[Data records]
___

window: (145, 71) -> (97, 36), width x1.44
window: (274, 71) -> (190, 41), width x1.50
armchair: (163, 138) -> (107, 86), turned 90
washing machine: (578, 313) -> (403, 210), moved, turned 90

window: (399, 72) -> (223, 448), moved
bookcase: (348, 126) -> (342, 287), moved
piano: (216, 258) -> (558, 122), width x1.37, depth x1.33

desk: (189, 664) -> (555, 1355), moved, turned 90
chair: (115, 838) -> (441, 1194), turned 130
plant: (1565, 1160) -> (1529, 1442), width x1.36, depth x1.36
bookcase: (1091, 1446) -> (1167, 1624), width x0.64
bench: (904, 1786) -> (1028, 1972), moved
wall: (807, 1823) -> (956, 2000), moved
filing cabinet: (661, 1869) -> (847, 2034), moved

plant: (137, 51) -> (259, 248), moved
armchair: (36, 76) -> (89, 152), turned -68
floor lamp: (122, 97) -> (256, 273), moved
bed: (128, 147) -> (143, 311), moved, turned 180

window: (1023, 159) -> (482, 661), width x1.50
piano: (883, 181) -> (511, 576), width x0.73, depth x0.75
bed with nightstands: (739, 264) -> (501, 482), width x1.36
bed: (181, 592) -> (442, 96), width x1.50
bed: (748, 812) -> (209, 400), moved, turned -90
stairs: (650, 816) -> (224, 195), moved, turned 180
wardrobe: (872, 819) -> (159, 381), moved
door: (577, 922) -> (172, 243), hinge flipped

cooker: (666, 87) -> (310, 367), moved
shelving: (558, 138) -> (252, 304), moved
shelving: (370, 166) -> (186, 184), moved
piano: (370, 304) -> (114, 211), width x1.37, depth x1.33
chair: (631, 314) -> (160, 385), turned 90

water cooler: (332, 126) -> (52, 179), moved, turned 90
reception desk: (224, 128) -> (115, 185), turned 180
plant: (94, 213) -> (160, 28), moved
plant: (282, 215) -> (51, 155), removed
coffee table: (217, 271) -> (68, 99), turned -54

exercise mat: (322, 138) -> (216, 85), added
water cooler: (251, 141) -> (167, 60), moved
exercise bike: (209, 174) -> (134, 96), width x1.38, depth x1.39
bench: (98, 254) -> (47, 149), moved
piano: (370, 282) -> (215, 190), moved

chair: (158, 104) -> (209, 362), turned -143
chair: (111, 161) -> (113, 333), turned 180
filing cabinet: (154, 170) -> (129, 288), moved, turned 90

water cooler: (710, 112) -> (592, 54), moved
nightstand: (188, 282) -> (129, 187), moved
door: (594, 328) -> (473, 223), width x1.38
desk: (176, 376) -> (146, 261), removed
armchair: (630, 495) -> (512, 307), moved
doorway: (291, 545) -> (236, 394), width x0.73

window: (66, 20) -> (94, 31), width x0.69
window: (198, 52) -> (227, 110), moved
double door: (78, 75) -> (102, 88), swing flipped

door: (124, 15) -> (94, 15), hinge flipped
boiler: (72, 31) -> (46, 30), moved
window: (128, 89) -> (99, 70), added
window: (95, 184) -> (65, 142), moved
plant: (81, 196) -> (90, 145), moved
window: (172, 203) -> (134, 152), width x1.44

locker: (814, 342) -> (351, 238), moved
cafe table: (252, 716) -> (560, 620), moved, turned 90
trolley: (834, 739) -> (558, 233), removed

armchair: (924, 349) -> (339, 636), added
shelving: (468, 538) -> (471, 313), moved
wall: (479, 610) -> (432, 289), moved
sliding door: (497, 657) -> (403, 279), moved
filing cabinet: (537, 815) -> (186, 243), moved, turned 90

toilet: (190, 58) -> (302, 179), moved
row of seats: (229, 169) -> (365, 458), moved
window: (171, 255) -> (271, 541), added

___

Request
Repeat each entry above, keeping every word exact.

Task answer
window: (145, 71) -> (97, 36), width x1.44
window: (274, 71) -> (190, 41), width x1.50
armchair: (163, 138) -> (107, 86), turned 90
washing machine: (578, 313) -> (403, 210), moved, turned 90

window: (399, 72) -> (223, 448), moved
bookcase: (348, 126) -> (342, 287), moved
piano: (216, 258) -> (558, 122), width x1.37, depth x1.33

desk: (189, 664) -> (555, 1355), moved, turned 90
chair: (115, 838) -> (441, 1194), turned 130
plant: (1565, 1160) -> (1529, 1442), width x1.36, depth x1.36
bookcase: (1091, 1446) -> (1167, 1624), width x0.64
bench: (904, 1786) -> (1028, 1972), moved
wall: (807, 1823) -> (956, 2000), moved
filing cabinet: (661, 1869) -> (847, 2034), moved

plant: (137, 51) -> (259, 248), moved
armchair: (36, 76) -> (89, 152), turned -68
floor lamp: (122, 97) -> (256, 273), moved
bed: (128, 147) -> (143, 311), moved, turned 180

window: (1023, 159) -> (482, 661), width x1.50
piano: (883, 181) -> (511, 576), width x0.73, depth x0.75
bed with nightstands: (739, 264) -> (501, 482), width x1.36
bed: (181, 592) -> (442, 96), width x1.50
bed: (748, 812) -> (209, 400), moved, turned -90
stairs: (650, 816) -> (224, 195), moved, turned 180
wardrobe: (872, 819) -> (159, 381), moved
door: (577, 922) -> (172, 243), hinge flipped

cooker: (666, 87) -> (310, 367), moved
shelving: (558, 138) -> (252, 304), moved
shelving: (370, 166) -> (186, 184), moved
piano: (370, 304) -> (114, 211), width x1.37, depth x1.33
chair: (631, 314) -> (160, 385), turned 90

water cooler: (332, 126) -> (52, 179), moved, turned 90
reception desk: (224, 128) -> (115, 185), turned 180
plant: (94, 213) -> (160, 28), moved
plant: (282, 215) -> (51, 155), removed
coffee table: (217, 271) -> (68, 99), turned -54

exercise mat: (322, 138) -> (216, 85), added
water cooler: (251, 141) -> (167, 60), moved
exercise bike: (209, 174) -> (134, 96), width x1.38, depth x1.39
bench: (98, 254) -> (47, 149), moved
piano: (370, 282) -> (215, 190), moved

chair: (158, 104) -> (209, 362), turned -143
chair: (111, 161) -> (113, 333), turned 180
filing cabinet: (154, 170) -> (129, 288), moved, turned 90

water cooler: (710, 112) -> (592, 54), moved
nightstand: (188, 282) -> (129, 187), moved
door: (594, 328) -> (473, 223), width x1.38
desk: (176, 376) -> (146, 261), removed
armchair: (630, 495) -> (512, 307), moved
doorway: (291, 545) -> (236, 394), width x0.73

window: (66, 20) -> (94, 31), width x0.69
window: (198, 52) -> (227, 110), moved
double door: (78, 75) -> (102, 88), swing flipped

door: (124, 15) -> (94, 15), hinge flipped
boiler: (72, 31) -> (46, 30), moved
window: (128, 89) -> (99, 70), added
window: (95, 184) -> (65, 142), moved
plant: (81, 196) -> (90, 145), moved
window: (172, 203) -> (134, 152), width x1.44

locker: (814, 342) -> (351, 238), moved
cafe table: (252, 716) -> (560, 620), moved, turned 90
trolley: (834, 739) -> (558, 233), removed

armchair: (924, 349) -> (339, 636), added
shelving: (468, 538) -> (471, 313), moved
wall: (479, 610) -> (432, 289), moved
sliding door: (497, 657) -> (403, 279), moved
filing cabinet: (537, 815) -> (186, 243), moved, turned 90

toilet: (190, 58) -> (302, 179), moved
row of seats: (229, 169) -> (365, 458), moved
window: (171, 255) -> (271, 541), added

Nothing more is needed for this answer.